Please reproduce the records exactly, leaving out any pictures.

Data provided:

_ _ _ _ _

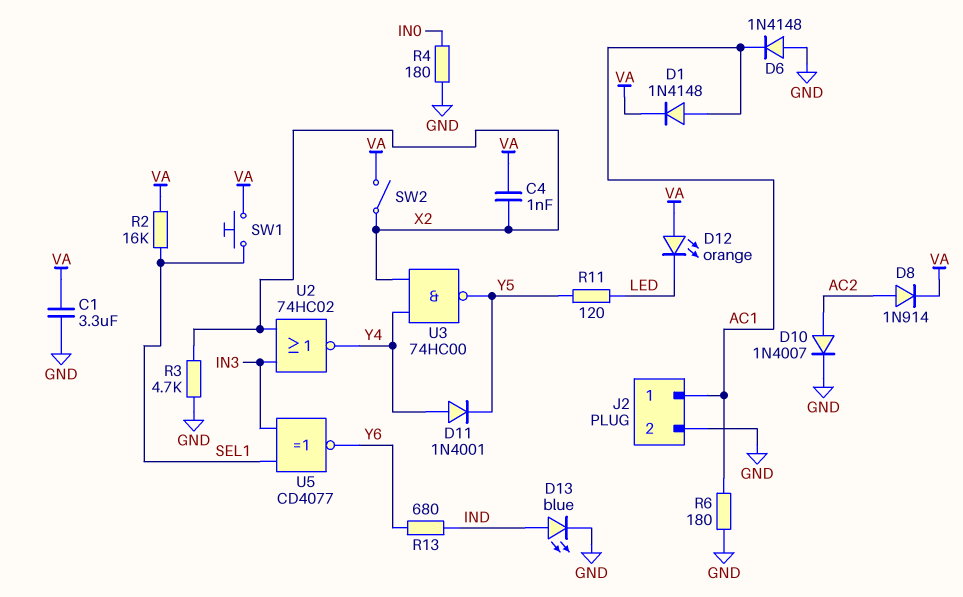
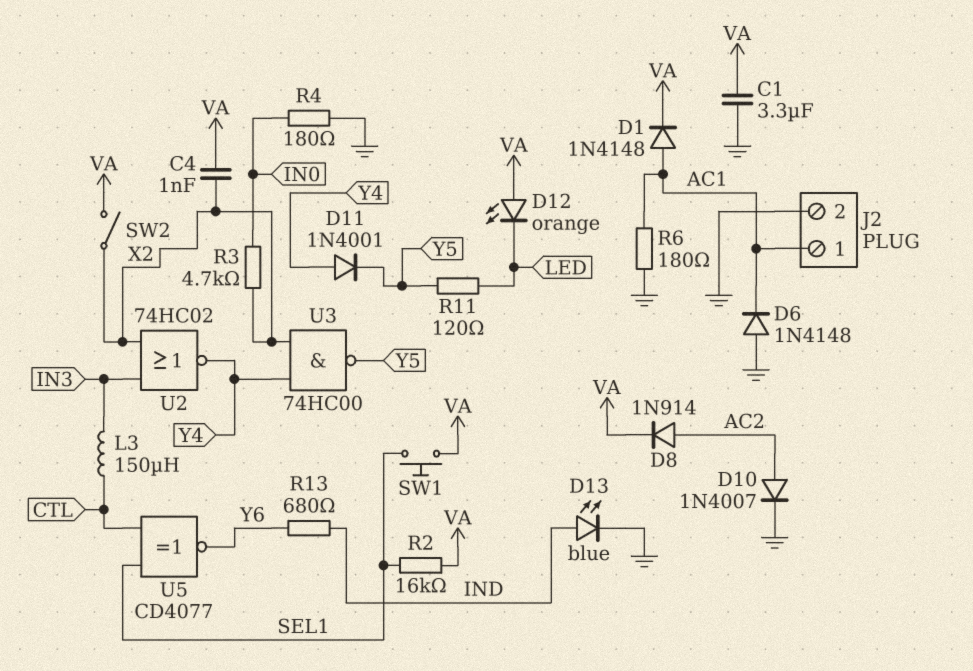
L3: none -> 150uH (CTL, IN3)
R3: 4.7k (GND, X2) -> 4.7k (IN0, X2)
U5: XNOR CD4077 (in IN3, in SEL1, out Y6) -> XNOR CD4077 (in CTL, in SEL1, out Y6)

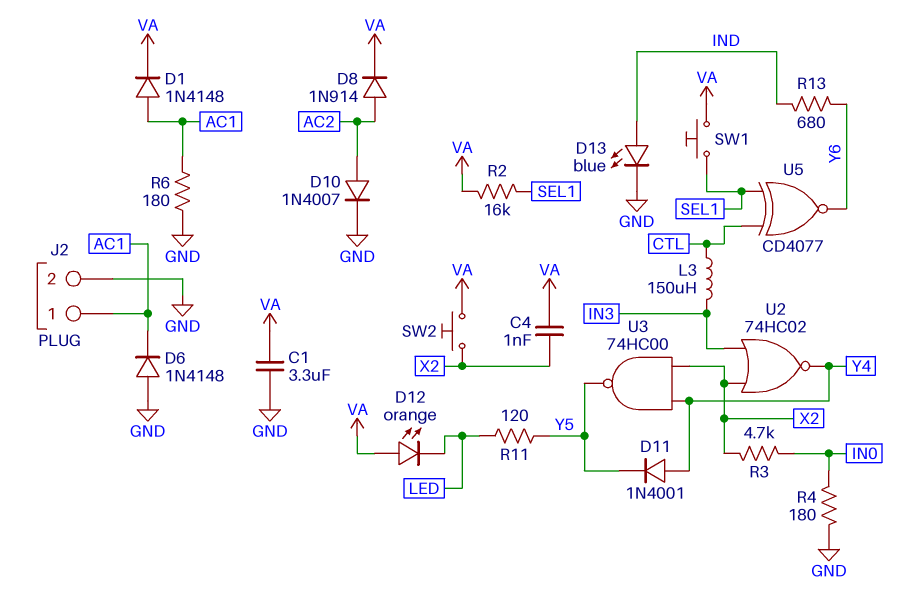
SW2: switch (VA, X2) -> button (VA, X2)

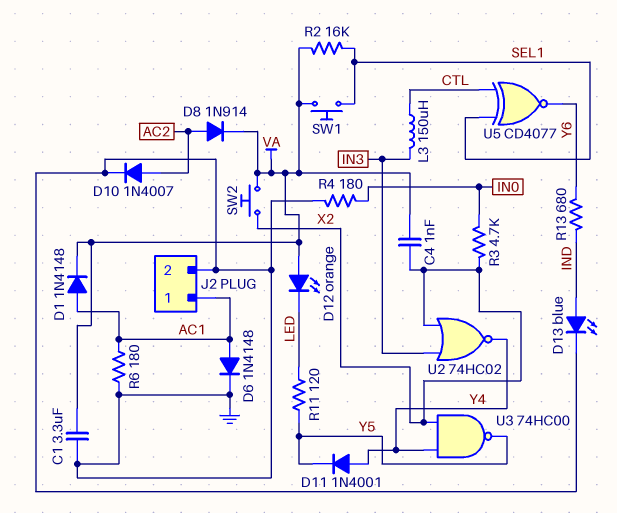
D6: diode 1N4148 (A GND, K AC1) -> diode 1N4148 (A AC1, K GND)

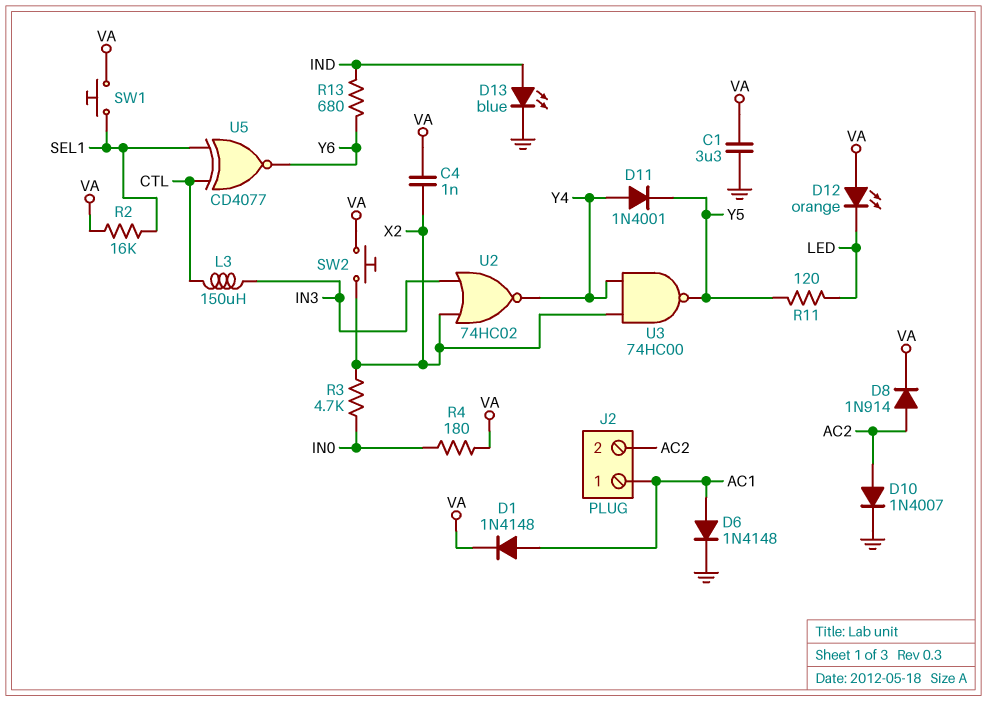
J2 pin 2: GND -> AC2
R4: 180 (GND, IN0) -> 180 (IN0, VA)
R6: 180 (AC1, GND) -> none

_ _ _ _ _

Task solution:
L3: none -> 150uH (CTL, IN3)
R3: 4.7k (GND, X2) -> 4.7k (IN0, X2)
U5: XNOR CD4077 (in IN3, in SEL1, out Y6) -> XNOR CD4077 (in CTL, in SEL1, out Y6)

SW2: switch (VA, X2) -> button (VA, X2)

D6: diode 1N4148 (A GND, K AC1) -> diode 1N4148 (A AC1, K GND)

J2 pin 2: GND -> AC2
R4: 180 (GND, IN0) -> 180 (IN0, VA)
R6: 180 (AC1, GND) -> none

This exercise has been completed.